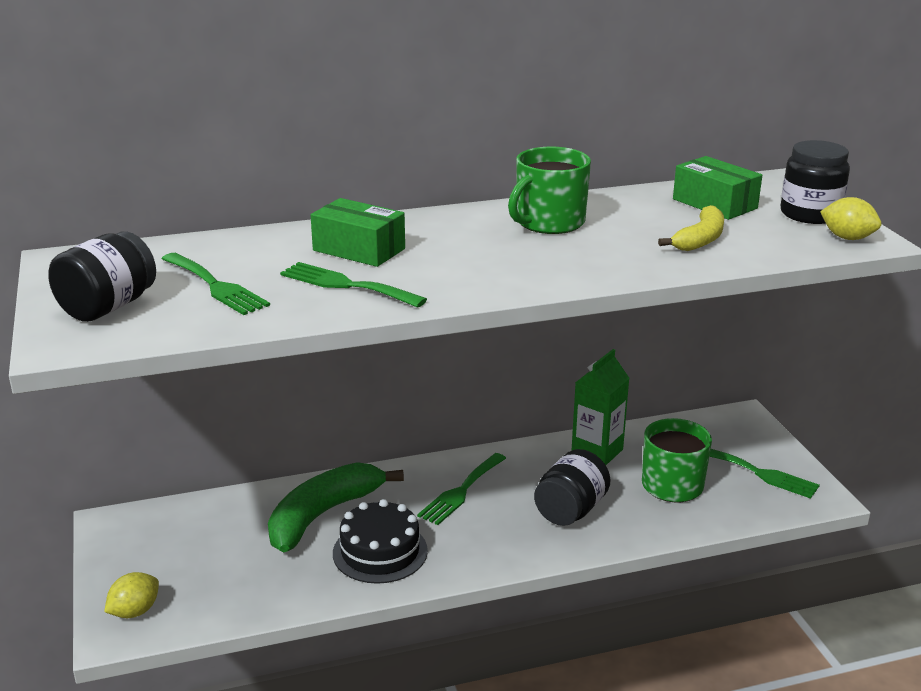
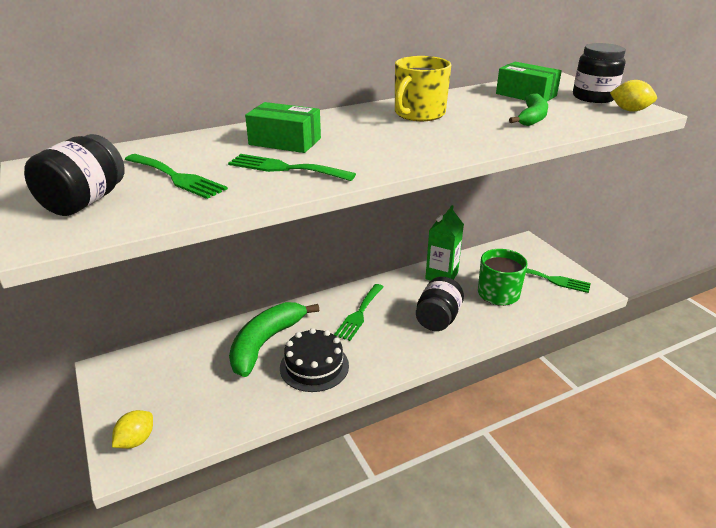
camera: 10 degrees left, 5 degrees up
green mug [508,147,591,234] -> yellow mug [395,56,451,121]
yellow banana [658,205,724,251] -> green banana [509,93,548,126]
...
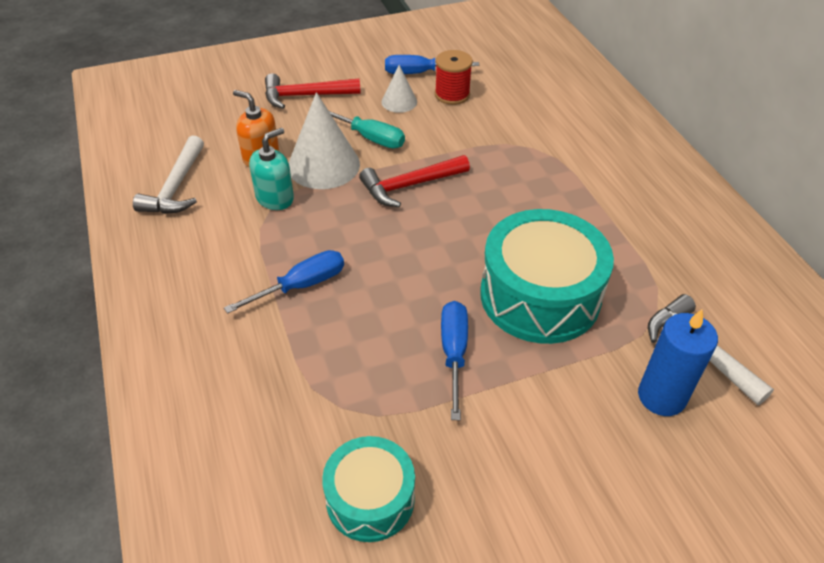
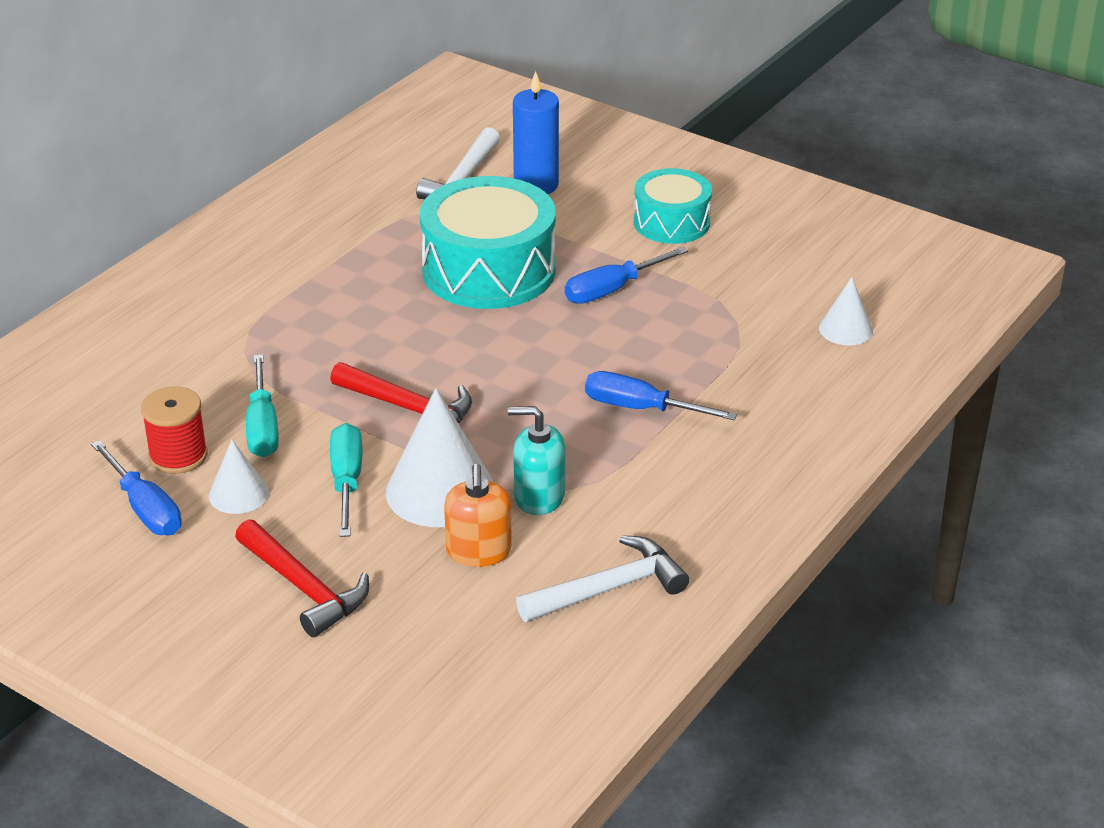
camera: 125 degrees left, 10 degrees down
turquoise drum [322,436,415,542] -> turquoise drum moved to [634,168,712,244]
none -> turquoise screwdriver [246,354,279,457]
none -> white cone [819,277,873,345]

- PROBLEM DETAILS
Please output exactly the lines between the one holding "turquoise drum [322,436,415,542]" and the one holding "none -> white cone [819,277,873,345]" in the records above, inclusive, and nothing more.

- OUTPUT BELOW
turquoise drum [322,436,415,542] -> turquoise drum moved to [634,168,712,244]
none -> turquoise screwdriver [246,354,279,457]
none -> white cone [819,277,873,345]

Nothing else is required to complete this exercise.